TASK TO CARRY OUT: The lines below should be written out again in full, exactly as they are.

----- PROVIDED MATERIAL -----

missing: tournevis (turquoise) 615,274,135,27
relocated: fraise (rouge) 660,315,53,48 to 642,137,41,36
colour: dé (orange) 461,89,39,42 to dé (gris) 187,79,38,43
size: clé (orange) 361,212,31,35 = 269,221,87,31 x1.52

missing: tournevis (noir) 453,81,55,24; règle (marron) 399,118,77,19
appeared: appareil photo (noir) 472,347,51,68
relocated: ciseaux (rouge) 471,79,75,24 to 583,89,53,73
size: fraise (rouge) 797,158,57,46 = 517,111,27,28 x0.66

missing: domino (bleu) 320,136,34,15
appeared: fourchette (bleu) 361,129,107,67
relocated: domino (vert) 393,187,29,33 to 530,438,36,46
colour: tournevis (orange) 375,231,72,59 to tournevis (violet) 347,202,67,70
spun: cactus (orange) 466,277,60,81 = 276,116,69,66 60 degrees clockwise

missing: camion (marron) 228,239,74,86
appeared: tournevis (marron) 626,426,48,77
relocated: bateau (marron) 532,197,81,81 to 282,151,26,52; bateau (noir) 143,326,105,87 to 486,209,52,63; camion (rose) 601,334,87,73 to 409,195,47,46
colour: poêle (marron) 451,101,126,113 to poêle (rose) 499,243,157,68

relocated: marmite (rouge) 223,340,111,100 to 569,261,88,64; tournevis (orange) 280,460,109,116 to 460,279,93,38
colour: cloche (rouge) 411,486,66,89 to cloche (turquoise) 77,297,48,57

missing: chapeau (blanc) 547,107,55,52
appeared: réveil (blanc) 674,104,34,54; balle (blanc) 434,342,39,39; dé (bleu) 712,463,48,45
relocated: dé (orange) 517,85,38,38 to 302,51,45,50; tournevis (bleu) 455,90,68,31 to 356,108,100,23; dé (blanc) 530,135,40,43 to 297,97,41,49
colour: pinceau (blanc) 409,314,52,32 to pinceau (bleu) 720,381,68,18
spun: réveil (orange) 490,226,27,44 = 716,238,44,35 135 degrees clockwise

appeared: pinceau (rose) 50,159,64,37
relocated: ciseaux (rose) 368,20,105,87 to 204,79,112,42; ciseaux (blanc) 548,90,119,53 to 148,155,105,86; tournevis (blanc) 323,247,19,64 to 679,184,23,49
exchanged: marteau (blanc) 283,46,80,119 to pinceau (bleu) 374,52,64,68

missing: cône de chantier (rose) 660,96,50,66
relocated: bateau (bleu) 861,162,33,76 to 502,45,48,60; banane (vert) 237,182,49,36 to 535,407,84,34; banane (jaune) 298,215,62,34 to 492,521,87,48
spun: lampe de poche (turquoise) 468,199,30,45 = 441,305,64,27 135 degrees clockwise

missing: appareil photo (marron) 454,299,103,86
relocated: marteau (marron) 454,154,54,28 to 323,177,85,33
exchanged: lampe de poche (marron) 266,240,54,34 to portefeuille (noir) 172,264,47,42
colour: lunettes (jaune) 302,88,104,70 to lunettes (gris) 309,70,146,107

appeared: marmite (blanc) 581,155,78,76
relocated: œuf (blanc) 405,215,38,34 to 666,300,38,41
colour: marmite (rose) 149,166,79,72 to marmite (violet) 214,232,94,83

-----

YOUR SOLUTION:
missing: tournevis (turquoise) 615,274,135,27
relocated: fraise (rouge) 660,315,53,48 to 642,137,41,36
colour: dé (orange) 461,89,39,42 to dé (gris) 187,79,38,43
size: clé (orange) 361,212,31,35 = 269,221,87,31 x1.52

missing: tournevis (noir) 453,81,55,24; règle (marron) 399,118,77,19
appeared: appareil photo (noir) 472,347,51,68
relocated: ciseaux (rouge) 471,79,75,24 to 583,89,53,73
size: fraise (rouge) 797,158,57,46 = 517,111,27,28 x0.66

missing: domino (bleu) 320,136,34,15
appeared: fourchette (bleu) 361,129,107,67
relocated: domino (vert) 393,187,29,33 to 530,438,36,46
colour: tournevis (orange) 375,231,72,59 to tournevis (violet) 347,202,67,70
spun: cactus (orange) 466,277,60,81 = 276,116,69,66 60 degrees clockwise

missing: camion (marron) 228,239,74,86
appeared: tournevis (marron) 626,426,48,77
relocated: bateau (marron) 532,197,81,81 to 282,151,26,52; bateau (noir) 143,326,105,87 to 486,209,52,63; camion (rose) 601,334,87,73 to 409,195,47,46
colour: poêle (marron) 451,101,126,113 to poêle (rose) 499,243,157,68

relocated: marmite (rouge) 223,340,111,100 to 569,261,88,64; tournevis (orange) 280,460,109,116 to 460,279,93,38
colour: cloche (rouge) 411,486,66,89 to cloche (turquoise) 77,297,48,57

missing: chapeau (blanc) 547,107,55,52
appeared: réveil (blanc) 674,104,34,54; balle (blanc) 434,342,39,39; dé (bleu) 712,463,48,45
relocated: dé (orange) 517,85,38,38 to 302,51,45,50; tournevis (bleu) 455,90,68,31 to 356,108,100,23; dé (blanc) 530,135,40,43 to 297,97,41,49
colour: pinceau (blanc) 409,314,52,32 to pinceau (bleu) 720,381,68,18
spun: réveil (orange) 490,226,27,44 = 716,238,44,35 135 degrees clockwise

appeared: pinceau (rose) 50,159,64,37
relocated: ciseaux (rose) 368,20,105,87 to 204,79,112,42; ciseaux (blanc) 548,90,119,53 to 148,155,105,86; tournevis (blanc) 323,247,19,64 to 679,184,23,49
exchanged: marteau (blanc) 283,46,80,119 to pinceau (bleu) 374,52,64,68

missing: cône de chantier (rose) 660,96,50,66
relocated: bateau (bleu) 861,162,33,76 to 502,45,48,60; banane (vert) 237,182,49,36 to 535,407,84,34; banane (jaune) 298,215,62,34 to 492,521,87,48
spun: lampe de poche (turquoise) 468,199,30,45 = 441,305,64,27 135 degrees clockwise

missing: appareil photo (marron) 454,299,103,86
relocated: marteau (marron) 454,154,54,28 to 323,177,85,33
exchanged: lampe de poche (marron) 266,240,54,34 to portefeuille (noir) 172,264,47,42
colour: lunettes (jaune) 302,88,104,70 to lunettes (gris) 309,70,146,107

appeared: marmite (blanc) 581,155,78,76
relocated: œuf (blanc) 405,215,38,34 to 666,300,38,41
colour: marmite (rose) 149,166,79,72 to marmite (violet) 214,232,94,83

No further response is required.